[Exercise goal]
This exercise requires every record to be repeated exactly.

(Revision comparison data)
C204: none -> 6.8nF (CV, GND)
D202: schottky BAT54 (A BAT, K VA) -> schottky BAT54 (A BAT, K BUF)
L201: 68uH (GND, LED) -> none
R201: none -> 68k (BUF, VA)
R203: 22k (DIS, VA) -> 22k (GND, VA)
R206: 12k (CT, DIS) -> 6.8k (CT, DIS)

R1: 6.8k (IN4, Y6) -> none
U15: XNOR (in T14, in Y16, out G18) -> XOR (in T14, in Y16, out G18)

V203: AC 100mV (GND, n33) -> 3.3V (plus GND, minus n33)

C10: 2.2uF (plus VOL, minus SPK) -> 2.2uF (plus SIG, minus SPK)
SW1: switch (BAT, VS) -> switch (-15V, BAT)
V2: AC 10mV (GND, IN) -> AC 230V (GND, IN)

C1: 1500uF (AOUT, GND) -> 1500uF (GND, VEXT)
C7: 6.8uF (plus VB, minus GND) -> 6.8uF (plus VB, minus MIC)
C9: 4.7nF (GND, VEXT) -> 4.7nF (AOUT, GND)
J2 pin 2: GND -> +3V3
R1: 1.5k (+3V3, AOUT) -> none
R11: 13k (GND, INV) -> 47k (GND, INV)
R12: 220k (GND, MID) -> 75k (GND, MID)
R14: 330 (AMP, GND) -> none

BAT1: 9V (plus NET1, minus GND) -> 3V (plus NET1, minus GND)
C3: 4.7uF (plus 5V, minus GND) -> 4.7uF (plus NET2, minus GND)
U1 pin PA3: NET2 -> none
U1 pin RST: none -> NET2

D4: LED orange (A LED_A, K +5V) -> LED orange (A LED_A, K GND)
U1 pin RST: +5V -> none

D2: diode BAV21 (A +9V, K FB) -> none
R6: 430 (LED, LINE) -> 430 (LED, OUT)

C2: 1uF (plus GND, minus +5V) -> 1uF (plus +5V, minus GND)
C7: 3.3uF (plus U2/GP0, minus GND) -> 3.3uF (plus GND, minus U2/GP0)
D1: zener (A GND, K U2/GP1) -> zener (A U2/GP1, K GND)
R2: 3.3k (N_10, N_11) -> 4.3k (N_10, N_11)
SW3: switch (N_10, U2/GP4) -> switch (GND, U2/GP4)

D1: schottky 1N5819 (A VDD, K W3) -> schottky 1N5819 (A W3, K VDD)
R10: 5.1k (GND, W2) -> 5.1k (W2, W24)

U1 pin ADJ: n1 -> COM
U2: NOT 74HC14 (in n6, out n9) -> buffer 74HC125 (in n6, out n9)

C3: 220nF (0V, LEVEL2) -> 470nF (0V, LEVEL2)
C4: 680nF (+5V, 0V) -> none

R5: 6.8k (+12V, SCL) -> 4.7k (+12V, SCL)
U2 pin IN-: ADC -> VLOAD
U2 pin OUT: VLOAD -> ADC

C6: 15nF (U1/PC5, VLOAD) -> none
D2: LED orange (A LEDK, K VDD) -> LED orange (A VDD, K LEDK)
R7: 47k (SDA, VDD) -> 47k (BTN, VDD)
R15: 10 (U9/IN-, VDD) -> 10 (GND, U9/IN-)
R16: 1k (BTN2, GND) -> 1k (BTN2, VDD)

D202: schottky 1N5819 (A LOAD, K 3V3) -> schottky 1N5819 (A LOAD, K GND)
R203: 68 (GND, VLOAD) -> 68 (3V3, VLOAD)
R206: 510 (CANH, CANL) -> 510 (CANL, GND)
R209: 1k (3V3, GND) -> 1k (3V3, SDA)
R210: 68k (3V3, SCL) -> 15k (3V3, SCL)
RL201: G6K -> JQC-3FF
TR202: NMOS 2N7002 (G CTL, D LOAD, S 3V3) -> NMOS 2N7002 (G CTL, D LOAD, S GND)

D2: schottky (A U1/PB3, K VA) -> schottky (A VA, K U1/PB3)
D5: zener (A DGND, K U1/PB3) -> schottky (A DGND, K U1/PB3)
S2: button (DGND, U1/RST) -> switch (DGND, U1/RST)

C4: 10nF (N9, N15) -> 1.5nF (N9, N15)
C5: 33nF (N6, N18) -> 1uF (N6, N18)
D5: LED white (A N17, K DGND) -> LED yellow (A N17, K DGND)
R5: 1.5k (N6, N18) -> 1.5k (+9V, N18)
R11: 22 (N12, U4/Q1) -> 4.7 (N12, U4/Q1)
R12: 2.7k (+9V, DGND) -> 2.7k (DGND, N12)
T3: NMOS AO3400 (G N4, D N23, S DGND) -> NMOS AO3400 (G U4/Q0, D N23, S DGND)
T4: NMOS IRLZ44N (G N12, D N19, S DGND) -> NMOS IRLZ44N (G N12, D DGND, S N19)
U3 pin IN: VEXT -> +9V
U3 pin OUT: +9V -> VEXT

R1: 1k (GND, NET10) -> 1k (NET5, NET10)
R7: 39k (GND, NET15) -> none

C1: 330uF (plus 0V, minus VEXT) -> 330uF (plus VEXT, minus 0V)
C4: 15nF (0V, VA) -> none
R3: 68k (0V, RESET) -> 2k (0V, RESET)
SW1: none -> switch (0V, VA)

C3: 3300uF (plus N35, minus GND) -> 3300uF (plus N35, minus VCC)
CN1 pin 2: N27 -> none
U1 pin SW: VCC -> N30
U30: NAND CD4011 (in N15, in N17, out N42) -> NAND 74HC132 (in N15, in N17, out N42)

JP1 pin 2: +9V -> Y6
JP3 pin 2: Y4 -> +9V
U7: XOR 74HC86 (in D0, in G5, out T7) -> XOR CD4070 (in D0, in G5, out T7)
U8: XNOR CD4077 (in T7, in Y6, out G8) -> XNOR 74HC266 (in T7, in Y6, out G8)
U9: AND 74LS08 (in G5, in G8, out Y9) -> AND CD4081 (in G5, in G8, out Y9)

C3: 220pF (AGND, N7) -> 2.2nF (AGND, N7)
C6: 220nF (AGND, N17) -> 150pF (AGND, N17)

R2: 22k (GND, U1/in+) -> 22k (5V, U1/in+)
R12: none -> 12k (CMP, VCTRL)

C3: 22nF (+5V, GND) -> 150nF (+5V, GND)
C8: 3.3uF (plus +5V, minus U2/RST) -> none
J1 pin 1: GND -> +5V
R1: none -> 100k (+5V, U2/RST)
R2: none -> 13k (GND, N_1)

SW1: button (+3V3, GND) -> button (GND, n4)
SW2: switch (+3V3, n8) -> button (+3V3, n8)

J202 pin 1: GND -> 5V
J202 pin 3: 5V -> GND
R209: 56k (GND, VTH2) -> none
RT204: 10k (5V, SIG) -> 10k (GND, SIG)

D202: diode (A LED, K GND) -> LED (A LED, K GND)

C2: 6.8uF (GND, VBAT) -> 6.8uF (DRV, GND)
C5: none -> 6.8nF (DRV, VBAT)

[Solution]
C204: none -> 6.8nF (CV, GND)
D202: schottky BAT54 (A BAT, K VA) -> schottky BAT54 (A BAT, K BUF)
L201: 68uH (GND, LED) -> none
R201: none -> 68k (BUF, VA)
R203: 22k (DIS, VA) -> 22k (GND, VA)
R206: 12k (CT, DIS) -> 6.8k (CT, DIS)

R1: 6.8k (IN4, Y6) -> none
U15: XNOR (in T14, in Y16, out G18) -> XOR (in T14, in Y16, out G18)

V203: AC 100mV (GND, n33) -> 3.3V (plus GND, minus n33)

C10: 2.2uF (plus VOL, minus SPK) -> 2.2uF (plus SIG, minus SPK)
SW1: switch (BAT, VS) -> switch (-15V, BAT)
V2: AC 10mV (GND, IN) -> AC 230V (GND, IN)

C1: 1500uF (AOUT, GND) -> 1500uF (GND, VEXT)
C7: 6.8uF (plus VB, minus GND) -> 6.8uF (plus VB, minus MIC)
C9: 4.7nF (GND, VEXT) -> 4.7nF (AOUT, GND)
J2 pin 2: GND -> +3V3
R1: 1.5k (+3V3, AOUT) -> none
R11: 13k (GND, INV) -> 47k (GND, INV)
R12: 220k (GND, MID) -> 75k (GND, MID)
R14: 330 (AMP, GND) -> none

BAT1: 9V (plus NET1, minus GND) -> 3V (plus NET1, minus GND)
C3: 4.7uF (plus 5V, minus GND) -> 4.7uF (plus NET2, minus GND)
U1 pin PA3: NET2 -> none
U1 pin RST: none -> NET2

D4: LED orange (A LED_A, K +5V) -> LED orange (A LED_A, K GND)
U1 pin RST: +5V -> none

D2: diode BAV21 (A +9V, K FB) -> none
R6: 430 (LED, LINE) -> 430 (LED, OUT)

C2: 1uF (plus GND, minus +5V) -> 1uF (plus +5V, minus GND)
C7: 3.3uF (plus U2/GP0, minus GND) -> 3.3uF (plus GND, minus U2/GP0)
D1: zener (A GND, K U2/GP1) -> zener (A U2/GP1, K GND)
R2: 3.3k (N_10, N_11) -> 4.3k (N_10, N_11)
SW3: switch (N_10, U2/GP4) -> switch (GND, U2/GP4)

D1: schottky 1N5819 (A VDD, K W3) -> schottky 1N5819 (A W3, K VDD)
R10: 5.1k (GND, W2) -> 5.1k (W2, W24)

U1 pin ADJ: n1 -> COM
U2: NOT 74HC14 (in n6, out n9) -> buffer 74HC125 (in n6, out n9)

C3: 220nF (0V, LEVEL2) -> 470nF (0V, LEVEL2)
C4: 680nF (+5V, 0V) -> none

R5: 6.8k (+12V, SCL) -> 4.7k (+12V, SCL)
U2 pin IN-: ADC -> VLOAD
U2 pin OUT: VLOAD -> ADC

C6: 15nF (U1/PC5, VLOAD) -> none
D2: LED orange (A LEDK, K VDD) -> LED orange (A VDD, K LEDK)
R7: 47k (SDA, VDD) -> 47k (BTN, VDD)
R15: 10 (U9/IN-, VDD) -> 10 (GND, U9/IN-)
R16: 1k (BTN2, GND) -> 1k (BTN2, VDD)

D202: schottky 1N5819 (A LOAD, K 3V3) -> schottky 1N5819 (A LOAD, K GND)
R203: 68 (GND, VLOAD) -> 68 (3V3, VLOAD)
R206: 510 (CANH, CANL) -> 510 (CANL, GND)
R209: 1k (3V3, GND) -> 1k (3V3, SDA)
R210: 68k (3V3, SCL) -> 15k (3V3, SCL)
RL201: G6K -> JQC-3FF
TR202: NMOS 2N7002 (G CTL, D LOAD, S 3V3) -> NMOS 2N7002 (G CTL, D LOAD, S GND)

D2: schottky (A U1/PB3, K VA) -> schottky (A VA, K U1/PB3)
D5: zener (A DGND, K U1/PB3) -> schottky (A DGND, K U1/PB3)
S2: button (DGND, U1/RST) -> switch (DGND, U1/RST)

C4: 10nF (N9, N15) -> 1.5nF (N9, N15)
C5: 33nF (N6, N18) -> 1uF (N6, N18)
D5: LED white (A N17, K DGND) -> LED yellow (A N17, K DGND)
R5: 1.5k (N6, N18) -> 1.5k (+9V, N18)
R11: 22 (N12, U4/Q1) -> 4.7 (N12, U4/Q1)
R12: 2.7k (+9V, DGND) -> 2.7k (DGND, N12)
T3: NMOS AO3400 (G N4, D N23, S DGND) -> NMOS AO3400 (G U4/Q0, D N23, S DGND)
T4: NMOS IRLZ44N (G N12, D N19, S DGND) -> NMOS IRLZ44N (G N12, D DGND, S N19)
U3 pin IN: VEXT -> +9V
U3 pin OUT: +9V -> VEXT

R1: 1k (GND, NET10) -> 1k (NET5, NET10)
R7: 39k (GND, NET15) -> none

C1: 330uF (plus 0V, minus VEXT) -> 330uF (plus VEXT, minus 0V)
C4: 15nF (0V, VA) -> none
R3: 68k (0V, RESET) -> 2k (0V, RESET)
SW1: none -> switch (0V, VA)

C3: 3300uF (plus N35, minus GND) -> 3300uF (plus N35, minus VCC)
CN1 pin 2: N27 -> none
U1 pin SW: VCC -> N30
U30: NAND CD4011 (in N15, in N17, out N42) -> NAND 74HC132 (in N15, in N17, out N42)

JP1 pin 2: +9V -> Y6
JP3 pin 2: Y4 -> +9V
U7: XOR 74HC86 (in D0, in G5, out T7) -> XOR CD4070 (in D0, in G5, out T7)
U8: XNOR CD4077 (in T7, in Y6, out G8) -> XNOR 74HC266 (in T7, in Y6, out G8)
U9: AND 74LS08 (in G5, in G8, out Y9) -> AND CD4081 (in G5, in G8, out Y9)

C3: 220pF (AGND, N7) -> 2.2nF (AGND, N7)
C6: 220nF (AGND, N17) -> 150pF (AGND, N17)

R2: 22k (GND, U1/in+) -> 22k (5V, U1/in+)
R12: none -> 12k (CMP, VCTRL)

C3: 22nF (+5V, GND) -> 150nF (+5V, GND)
C8: 3.3uF (plus +5V, minus U2/RST) -> none
J1 pin 1: GND -> +5V
R1: none -> 100k (+5V, U2/RST)
R2: none -> 13k (GND, N_1)

SW1: button (+3V3, GND) -> button (GND, n4)
SW2: switch (+3V3, n8) -> button (+3V3, n8)

J202 pin 1: GND -> 5V
J202 pin 3: 5V -> GND
R209: 56k (GND, VTH2) -> none
RT204: 10k (5V, SIG) -> 10k (GND, SIG)

D202: diode (A LED, K GND) -> LED (A LED, K GND)

C2: 6.8uF (GND, VBAT) -> 6.8uF (DRV, GND)
C5: none -> 6.8nF (DRV, VBAT)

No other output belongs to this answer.